● Input records
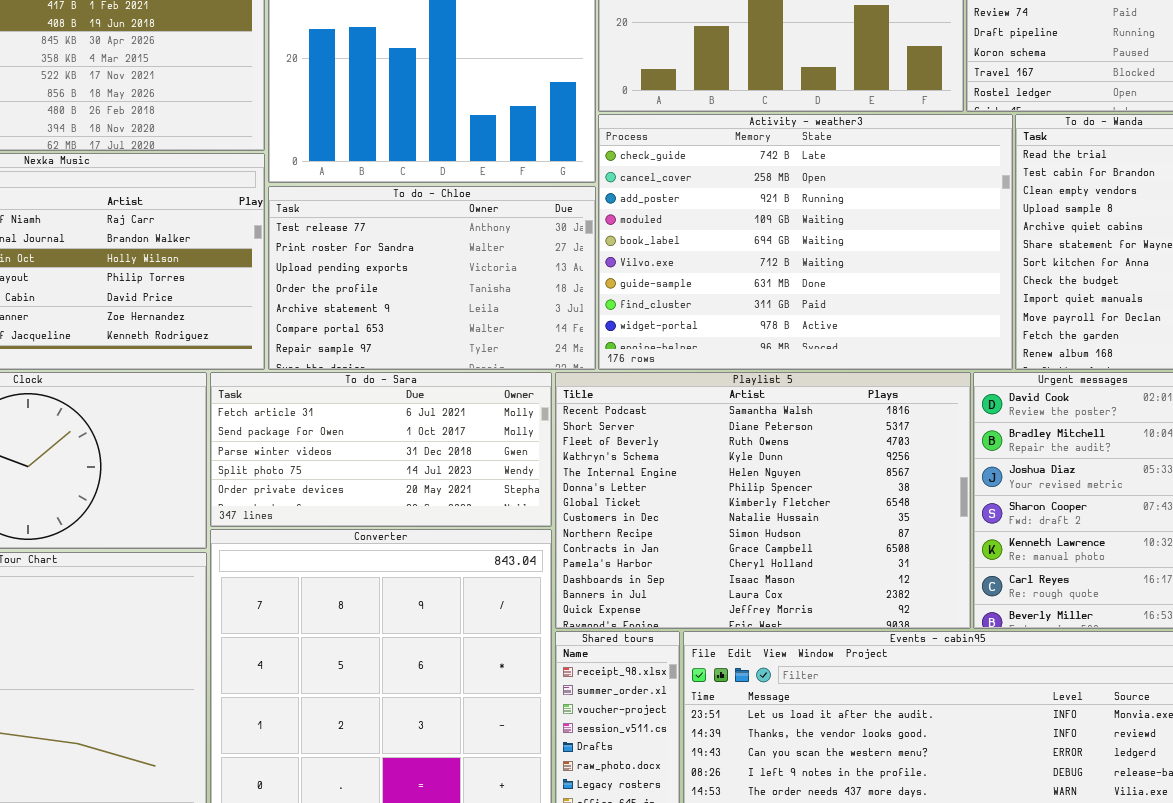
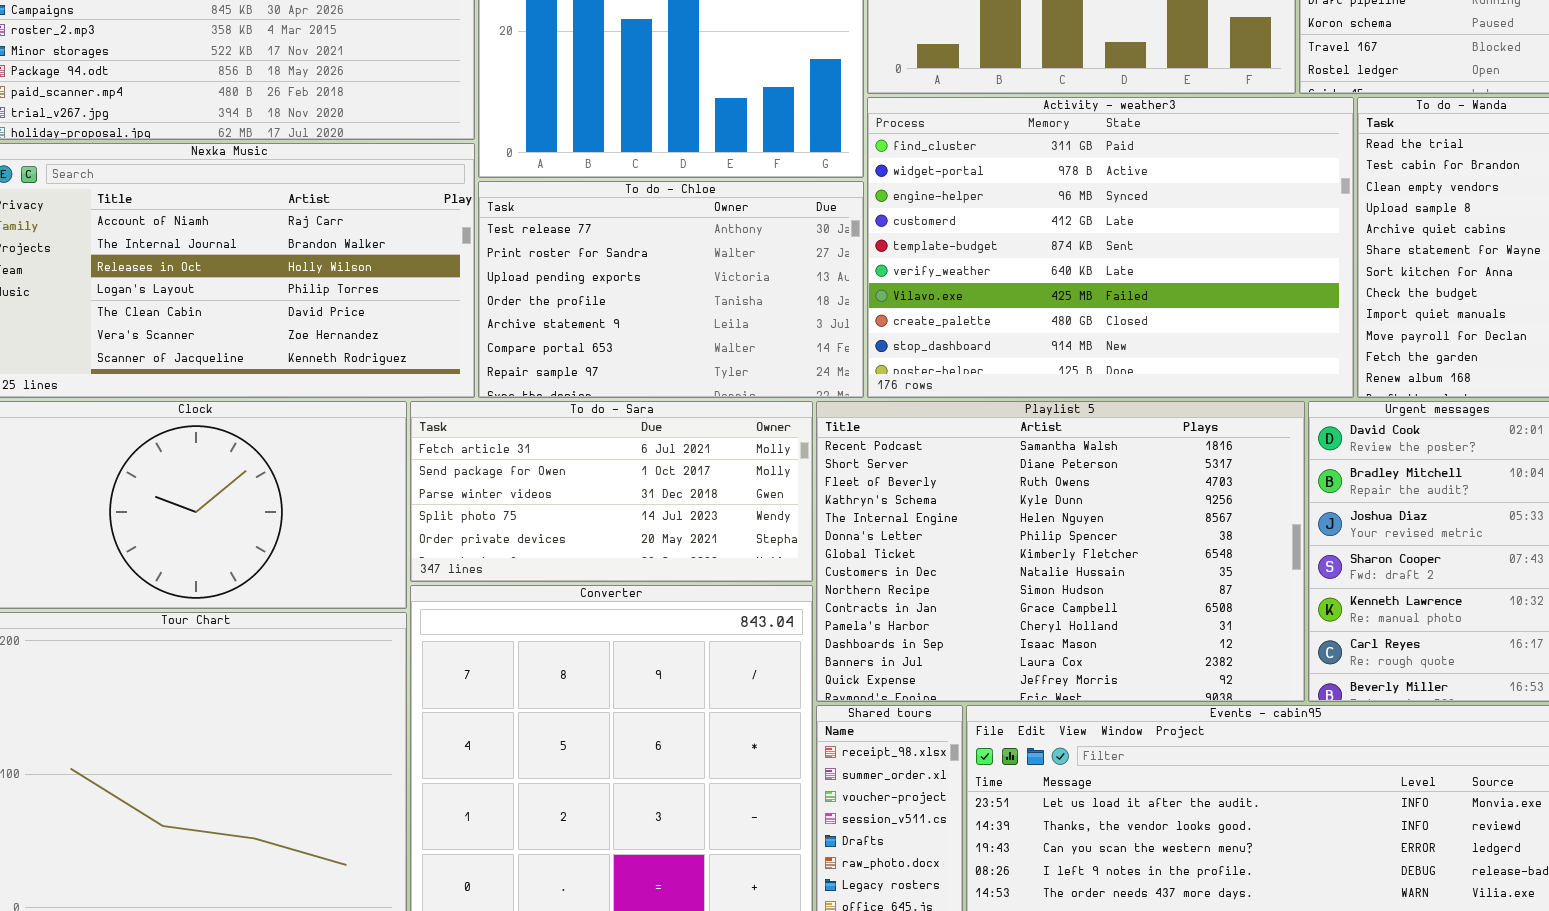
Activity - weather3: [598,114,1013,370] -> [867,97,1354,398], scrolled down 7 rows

...

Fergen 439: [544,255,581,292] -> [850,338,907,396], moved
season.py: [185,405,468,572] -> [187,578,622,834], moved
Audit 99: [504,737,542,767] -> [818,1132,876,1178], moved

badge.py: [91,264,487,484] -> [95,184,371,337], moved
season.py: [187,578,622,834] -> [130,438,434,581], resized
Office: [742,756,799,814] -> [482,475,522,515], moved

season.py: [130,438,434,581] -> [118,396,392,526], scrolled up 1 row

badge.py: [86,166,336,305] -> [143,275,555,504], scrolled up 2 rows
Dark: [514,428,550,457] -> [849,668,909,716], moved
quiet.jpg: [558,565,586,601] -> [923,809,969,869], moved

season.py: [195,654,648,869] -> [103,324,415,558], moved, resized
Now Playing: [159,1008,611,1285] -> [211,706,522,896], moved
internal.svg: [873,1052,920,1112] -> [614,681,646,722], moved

--

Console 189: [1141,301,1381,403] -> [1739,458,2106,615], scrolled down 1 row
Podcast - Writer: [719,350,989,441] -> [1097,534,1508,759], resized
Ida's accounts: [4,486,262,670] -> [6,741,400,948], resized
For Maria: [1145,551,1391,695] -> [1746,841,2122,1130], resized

● Task to complete
Among the lines above, find the one with "Fergen 439: [544,255,581,292]" and the one with "Office: [742,756,799,814] ->". Quote both and everything between them, exactly.

● Task answer
Fergen 439: [544,255,581,292] -> [850,338,907,396], moved
season.py: [185,405,468,572] -> [187,578,622,834], moved
Audit 99: [504,737,542,767] -> [818,1132,876,1178], moved

badge.py: [91,264,487,484] -> [95,184,371,337], moved
season.py: [187,578,622,834] -> [130,438,434,581], resized
Office: [742,756,799,814] -> [482,475,522,515], moved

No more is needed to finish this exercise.